Each line of data below must be printed exactly as written, with any pictures removed.

Scene image comparisons:
+ + +

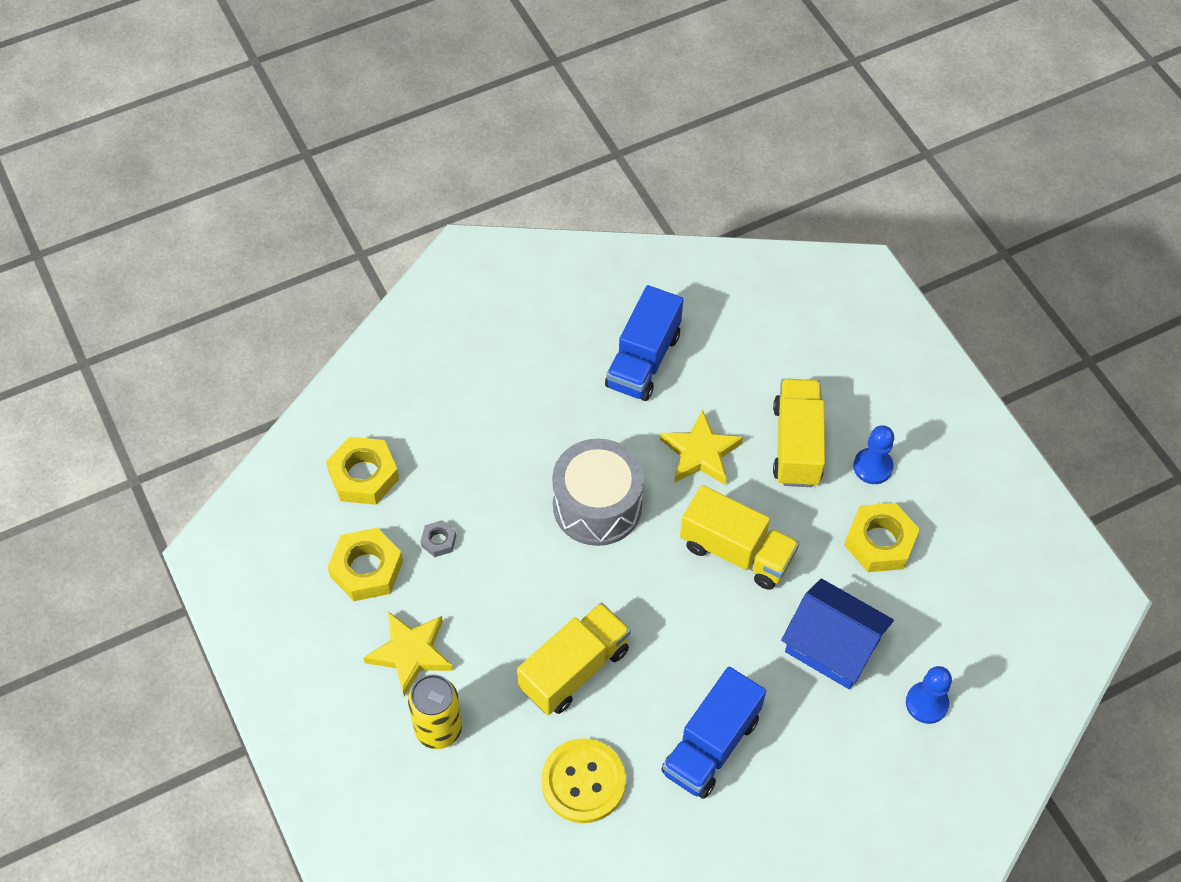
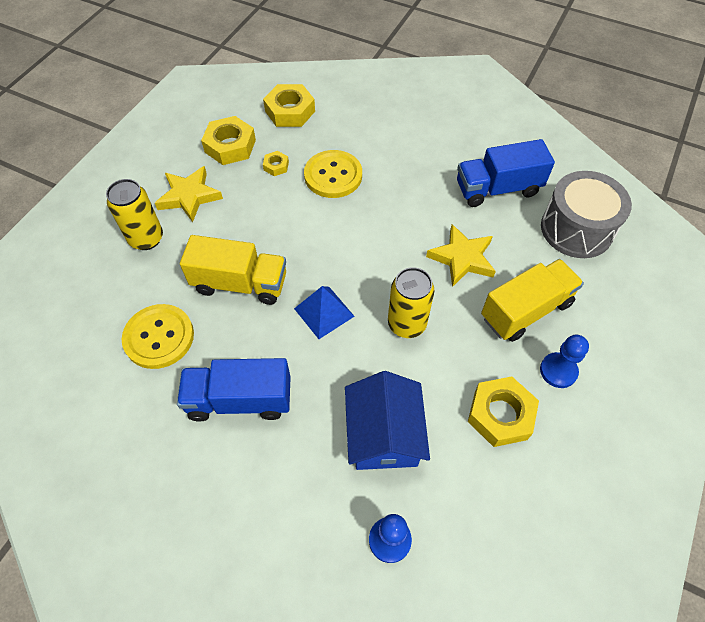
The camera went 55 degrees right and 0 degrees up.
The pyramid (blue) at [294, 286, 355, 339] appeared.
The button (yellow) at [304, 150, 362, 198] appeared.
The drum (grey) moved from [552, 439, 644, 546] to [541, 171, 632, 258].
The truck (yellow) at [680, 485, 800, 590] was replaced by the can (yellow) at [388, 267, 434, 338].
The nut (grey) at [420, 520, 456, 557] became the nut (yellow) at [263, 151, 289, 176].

+ + +

REPLY TO THE EXERCISE:
The camera went 55 degrees right and 0 degrees up.
The pyramid (blue) at [294, 286, 355, 339] appeared.
The button (yellow) at [304, 150, 362, 198] appeared.
The drum (grey) moved from [552, 439, 644, 546] to [541, 171, 632, 258].
The truck (yellow) at [680, 485, 800, 590] was replaced by the can (yellow) at [388, 267, 434, 338].
The nut (grey) at [420, 520, 456, 557] became the nut (yellow) at [263, 151, 289, 176].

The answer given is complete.